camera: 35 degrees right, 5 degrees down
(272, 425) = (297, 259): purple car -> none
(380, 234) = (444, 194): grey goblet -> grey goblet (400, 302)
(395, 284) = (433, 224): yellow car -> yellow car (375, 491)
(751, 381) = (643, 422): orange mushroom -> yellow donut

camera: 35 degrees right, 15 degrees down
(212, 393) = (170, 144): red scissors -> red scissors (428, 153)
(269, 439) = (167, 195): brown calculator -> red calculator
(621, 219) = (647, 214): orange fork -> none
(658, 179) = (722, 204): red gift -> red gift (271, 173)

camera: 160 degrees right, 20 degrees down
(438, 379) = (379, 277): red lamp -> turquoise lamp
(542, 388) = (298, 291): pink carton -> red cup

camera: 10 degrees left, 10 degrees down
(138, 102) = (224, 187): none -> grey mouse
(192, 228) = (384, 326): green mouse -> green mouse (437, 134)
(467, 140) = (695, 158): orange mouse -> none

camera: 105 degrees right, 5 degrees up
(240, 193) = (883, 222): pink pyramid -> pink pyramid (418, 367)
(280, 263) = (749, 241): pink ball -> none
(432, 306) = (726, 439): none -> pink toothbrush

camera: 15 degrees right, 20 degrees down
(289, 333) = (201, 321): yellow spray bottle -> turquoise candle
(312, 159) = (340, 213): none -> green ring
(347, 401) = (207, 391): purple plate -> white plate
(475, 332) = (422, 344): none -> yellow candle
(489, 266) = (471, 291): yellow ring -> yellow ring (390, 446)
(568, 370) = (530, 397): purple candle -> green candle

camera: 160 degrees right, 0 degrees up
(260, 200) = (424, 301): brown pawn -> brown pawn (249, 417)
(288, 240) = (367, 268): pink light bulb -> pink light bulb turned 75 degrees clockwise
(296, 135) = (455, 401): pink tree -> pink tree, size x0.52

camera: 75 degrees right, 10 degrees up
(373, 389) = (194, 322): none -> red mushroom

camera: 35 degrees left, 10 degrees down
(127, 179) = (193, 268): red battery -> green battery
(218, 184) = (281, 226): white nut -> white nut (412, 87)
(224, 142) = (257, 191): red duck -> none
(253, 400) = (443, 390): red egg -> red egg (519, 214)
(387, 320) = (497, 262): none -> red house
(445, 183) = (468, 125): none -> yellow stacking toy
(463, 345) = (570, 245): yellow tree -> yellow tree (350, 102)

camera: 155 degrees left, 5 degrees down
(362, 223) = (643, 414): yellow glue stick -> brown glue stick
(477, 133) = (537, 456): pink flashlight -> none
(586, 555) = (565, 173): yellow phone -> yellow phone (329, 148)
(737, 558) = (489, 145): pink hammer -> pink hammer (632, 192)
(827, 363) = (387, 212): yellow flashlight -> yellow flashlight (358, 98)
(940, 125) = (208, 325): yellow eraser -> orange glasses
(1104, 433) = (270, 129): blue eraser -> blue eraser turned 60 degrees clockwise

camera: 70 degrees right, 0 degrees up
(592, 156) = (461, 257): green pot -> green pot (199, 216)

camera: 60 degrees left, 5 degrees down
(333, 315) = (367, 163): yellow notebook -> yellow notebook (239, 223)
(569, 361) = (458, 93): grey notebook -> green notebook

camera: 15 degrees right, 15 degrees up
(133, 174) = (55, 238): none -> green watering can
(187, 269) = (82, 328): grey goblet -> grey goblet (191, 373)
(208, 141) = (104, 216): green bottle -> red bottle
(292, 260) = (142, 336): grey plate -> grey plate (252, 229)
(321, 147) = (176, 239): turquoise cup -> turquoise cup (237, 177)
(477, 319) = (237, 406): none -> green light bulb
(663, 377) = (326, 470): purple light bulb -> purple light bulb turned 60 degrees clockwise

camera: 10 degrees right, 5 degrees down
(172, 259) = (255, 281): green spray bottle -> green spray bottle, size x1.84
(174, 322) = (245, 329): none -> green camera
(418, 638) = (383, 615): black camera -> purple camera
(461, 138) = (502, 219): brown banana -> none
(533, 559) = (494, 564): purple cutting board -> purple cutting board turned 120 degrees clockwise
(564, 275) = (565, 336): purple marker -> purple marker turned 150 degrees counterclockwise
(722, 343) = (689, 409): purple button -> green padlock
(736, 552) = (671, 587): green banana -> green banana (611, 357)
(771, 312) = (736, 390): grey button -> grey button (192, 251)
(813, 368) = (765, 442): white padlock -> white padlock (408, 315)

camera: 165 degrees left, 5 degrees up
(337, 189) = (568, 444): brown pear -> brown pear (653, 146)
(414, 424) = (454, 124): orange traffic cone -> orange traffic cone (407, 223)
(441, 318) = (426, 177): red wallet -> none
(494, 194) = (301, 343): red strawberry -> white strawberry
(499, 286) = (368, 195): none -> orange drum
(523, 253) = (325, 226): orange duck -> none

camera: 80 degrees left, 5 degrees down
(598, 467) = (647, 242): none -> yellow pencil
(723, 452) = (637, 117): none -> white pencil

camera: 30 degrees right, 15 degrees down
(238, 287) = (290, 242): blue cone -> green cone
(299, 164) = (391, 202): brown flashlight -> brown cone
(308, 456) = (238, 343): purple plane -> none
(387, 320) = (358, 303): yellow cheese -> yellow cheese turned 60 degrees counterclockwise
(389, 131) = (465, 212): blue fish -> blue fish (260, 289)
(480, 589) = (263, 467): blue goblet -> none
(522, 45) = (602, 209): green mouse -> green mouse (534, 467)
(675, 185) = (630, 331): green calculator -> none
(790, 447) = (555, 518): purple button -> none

--------------------

Copy out the material above in full.

camera: 35 degrees right, 5 degrees down
(272, 425) = (297, 259): purple car -> none
(380, 234) = (444, 194): grey goblet -> grey goblet (400, 302)
(395, 284) = (433, 224): yellow car -> yellow car (375, 491)
(751, 381) = (643, 422): orange mushroom -> yellow donut

camera: 35 degrees right, 15 degrees down
(212, 393) = (170, 144): red scissors -> red scissors (428, 153)
(269, 439) = (167, 195): brown calculator -> red calculator
(621, 219) = (647, 214): orange fork -> none
(658, 179) = (722, 204): red gift -> red gift (271, 173)

camera: 160 degrees right, 20 degrees down
(438, 379) = (379, 277): red lamp -> turquoise lamp
(542, 388) = (298, 291): pink carton -> red cup

camera: 10 degrees left, 10 degrees down
(138, 102) = (224, 187): none -> grey mouse
(192, 228) = (384, 326): green mouse -> green mouse (437, 134)
(467, 140) = (695, 158): orange mouse -> none

camera: 105 degrees right, 5 degrees up
(240, 193) = (883, 222): pink pyramid -> pink pyramid (418, 367)
(280, 263) = (749, 241): pink ball -> none
(432, 306) = (726, 439): none -> pink toothbrush

camera: 15 degrees right, 20 degrees down
(289, 333) = (201, 321): yellow spray bottle -> turquoise candle
(312, 159) = (340, 213): none -> green ring
(347, 401) = (207, 391): purple plate -> white plate
(475, 332) = (422, 344): none -> yellow candle
(489, 266) = (471, 291): yellow ring -> yellow ring (390, 446)
(568, 370) = (530, 397): purple candle -> green candle

camera: 160 degrees right, 0 degrees up
(260, 200) = (424, 301): brown pawn -> brown pawn (249, 417)
(288, 240) = (367, 268): pink light bulb -> pink light bulb turned 75 degrees clockwise
(296, 135) = (455, 401): pink tree -> pink tree, size x0.52

camera: 75 degrees right, 10 degrees up
(373, 389) = (194, 322): none -> red mushroom

camera: 35 degrees left, 10 degrees down
(127, 179) = (193, 268): red battery -> green battery
(218, 184) = (281, 226): white nut -> white nut (412, 87)
(224, 142) = (257, 191): red duck -> none
(253, 400) = (443, 390): red egg -> red egg (519, 214)
(387, 320) = (497, 262): none -> red house
(445, 183) = (468, 125): none -> yellow stacking toy
(463, 345) = (570, 245): yellow tree -> yellow tree (350, 102)

camera: 155 degrees left, 5 degrees down
(362, 223) = (643, 414): yellow glue stick -> brown glue stick
(477, 133) = (537, 456): pink flashlight -> none
(586, 555) = (565, 173): yellow phone -> yellow phone (329, 148)
(737, 558) = (489, 145): pink hammer -> pink hammer (632, 192)
(827, 363) = (387, 212): yellow flashlight -> yellow flashlight (358, 98)
(940, 125) = (208, 325): yellow eraser -> orange glasses
(1104, 433) = (270, 129): blue eraser -> blue eraser turned 60 degrees clockwise

camera: 70 degrees right, 0 degrees up
(592, 156) = (461, 257): green pot -> green pot (199, 216)

camera: 60 degrees left, 5 degrees down
(333, 315) = (367, 163): yellow notebook -> yellow notebook (239, 223)
(569, 361) = (458, 93): grey notebook -> green notebook

camera: 15 degrees right, 15 degrees up
(133, 174) = (55, 238): none -> green watering can
(187, 269) = (82, 328): grey goblet -> grey goblet (191, 373)
(208, 141) = (104, 216): green bottle -> red bottle
(292, 260) = (142, 336): grey plate -> grey plate (252, 229)
(321, 147) = (176, 239): turquoise cup -> turquoise cup (237, 177)
(477, 319) = (237, 406): none -> green light bulb
(663, 377) = (326, 470): purple light bulb -> purple light bulb turned 60 degrees clockwise

camera: 10 degrees right, 5 degrees down
(172, 259) = (255, 281): green spray bottle -> green spray bottle, size x1.84
(174, 322) = (245, 329): none -> green camera
(418, 638) = (383, 615): black camera -> purple camera
(461, 138) = (502, 219): brown banana -> none
(533, 559) = (494, 564): purple cutting board -> purple cutting board turned 120 degrees clockwise
(564, 275) = (565, 336): purple marker -> purple marker turned 150 degrees counterclockwise
(722, 343) = (689, 409): purple button -> green padlock
(736, 552) = (671, 587): green banana -> green banana (611, 357)
(771, 312) = (736, 390): grey button -> grey button (192, 251)
(813, 368) = (765, 442): white padlock -> white padlock (408, 315)

camera: 165 degrees left, 5 degrees up
(337, 189) = (568, 444): brown pear -> brown pear (653, 146)
(414, 424) = (454, 124): orange traffic cone -> orange traffic cone (407, 223)
(441, 318) = (426, 177): red wallet -> none
(494, 194) = (301, 343): red strawberry -> white strawberry
(499, 286) = (368, 195): none -> orange drum
(523, 253) = (325, 226): orange duck -> none

camera: 80 degrees left, 5 degrees down
(598, 467) = (647, 242): none -> yellow pencil
(723, 452) = (637, 117): none -> white pencil

camera: 30 degrees right, 15 degrees down
(238, 287) = (290, 242): blue cone -> green cone
(299, 164) = (391, 202): brown flashlight -> brown cone
(308, 456) = (238, 343): purple plane -> none
(387, 320) = (358, 303): yellow cheese -> yellow cheese turned 60 degrees counterclockwise
(389, 131) = (465, 212): blue fish -> blue fish (260, 289)
(480, 589) = (263, 467): blue goblet -> none
(522, 45) = (602, 209): green mouse -> green mouse (534, 467)
(675, 185) = (630, 331): green calculator -> none
(790, 447) = (555, 518): purple button -> none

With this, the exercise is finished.